== Problem to solve ==
Determine the number of lines below that contain the string "white", and state only that number.

== Data ==

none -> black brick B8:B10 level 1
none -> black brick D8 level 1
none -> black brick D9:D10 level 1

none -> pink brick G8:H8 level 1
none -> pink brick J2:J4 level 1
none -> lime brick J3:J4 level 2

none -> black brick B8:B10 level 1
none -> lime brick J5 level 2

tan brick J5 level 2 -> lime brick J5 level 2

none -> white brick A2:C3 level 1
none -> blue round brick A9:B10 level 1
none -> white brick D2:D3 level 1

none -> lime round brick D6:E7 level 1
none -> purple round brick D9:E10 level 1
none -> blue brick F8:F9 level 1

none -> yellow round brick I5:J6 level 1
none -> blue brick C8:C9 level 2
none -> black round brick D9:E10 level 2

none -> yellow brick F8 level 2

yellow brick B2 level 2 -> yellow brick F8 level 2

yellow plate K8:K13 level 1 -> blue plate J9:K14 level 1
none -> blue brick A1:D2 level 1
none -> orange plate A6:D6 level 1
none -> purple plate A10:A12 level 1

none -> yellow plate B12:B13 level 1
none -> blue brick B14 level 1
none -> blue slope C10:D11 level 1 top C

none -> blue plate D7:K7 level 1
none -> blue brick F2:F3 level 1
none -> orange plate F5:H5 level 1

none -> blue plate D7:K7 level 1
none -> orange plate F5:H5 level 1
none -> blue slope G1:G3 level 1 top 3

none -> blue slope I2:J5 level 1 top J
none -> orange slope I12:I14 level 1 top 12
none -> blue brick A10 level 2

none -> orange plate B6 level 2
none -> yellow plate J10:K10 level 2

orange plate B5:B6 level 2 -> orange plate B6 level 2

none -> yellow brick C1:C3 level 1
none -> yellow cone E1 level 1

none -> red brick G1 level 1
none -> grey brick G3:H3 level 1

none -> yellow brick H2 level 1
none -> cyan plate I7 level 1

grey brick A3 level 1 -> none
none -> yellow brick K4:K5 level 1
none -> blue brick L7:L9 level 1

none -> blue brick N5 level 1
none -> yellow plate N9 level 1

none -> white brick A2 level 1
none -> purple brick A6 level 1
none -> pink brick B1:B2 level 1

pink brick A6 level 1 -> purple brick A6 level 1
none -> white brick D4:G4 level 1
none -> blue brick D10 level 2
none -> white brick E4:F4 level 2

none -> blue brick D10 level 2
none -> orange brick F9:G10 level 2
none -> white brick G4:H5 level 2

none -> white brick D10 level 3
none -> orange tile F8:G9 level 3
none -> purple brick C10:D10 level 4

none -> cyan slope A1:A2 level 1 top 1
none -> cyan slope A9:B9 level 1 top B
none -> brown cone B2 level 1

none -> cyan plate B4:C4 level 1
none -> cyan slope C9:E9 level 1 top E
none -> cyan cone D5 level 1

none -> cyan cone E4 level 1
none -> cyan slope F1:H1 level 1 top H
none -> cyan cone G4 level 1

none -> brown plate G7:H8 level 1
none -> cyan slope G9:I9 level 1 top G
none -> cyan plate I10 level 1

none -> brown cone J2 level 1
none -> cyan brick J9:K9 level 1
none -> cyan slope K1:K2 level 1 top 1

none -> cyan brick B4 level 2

== Result for this task ==
7